__What you have to do__: Go through the records below and list every line that contains the word "studio", copying each line in full.

__Data provided__:
━━━━━━━━━━
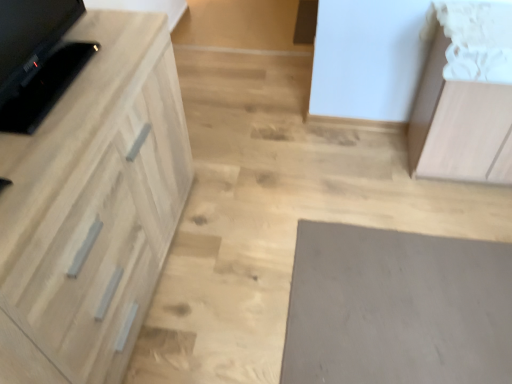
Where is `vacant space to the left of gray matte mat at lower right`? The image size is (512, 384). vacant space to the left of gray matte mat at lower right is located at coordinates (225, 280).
━━━━━━━━━━
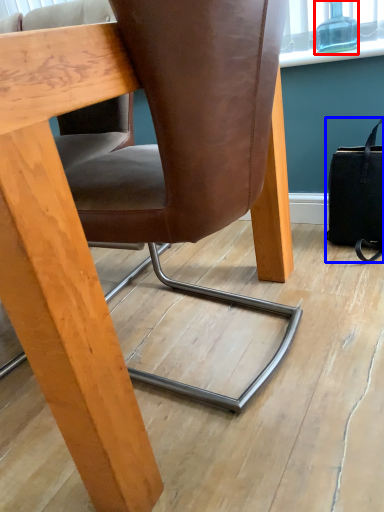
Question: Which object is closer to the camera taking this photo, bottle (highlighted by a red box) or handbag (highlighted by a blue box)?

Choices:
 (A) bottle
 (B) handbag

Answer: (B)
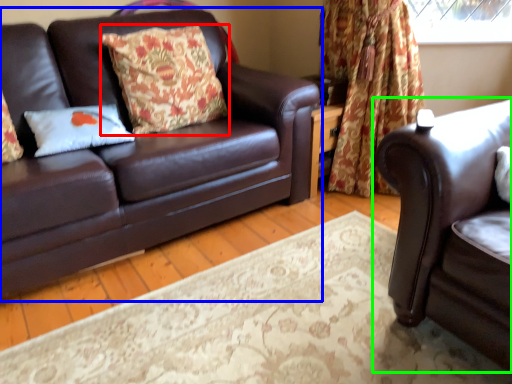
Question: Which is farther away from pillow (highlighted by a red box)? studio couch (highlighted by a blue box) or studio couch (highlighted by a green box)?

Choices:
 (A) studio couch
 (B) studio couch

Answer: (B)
━━━━━━━━━━
__Final result__:
Question: Which is farther away from pillow (highlighted by a red box)? studio couch (highlighted by a blue box) or studio couch (highlighted by a green box)?
 (A) studio couch
 (B) studio couch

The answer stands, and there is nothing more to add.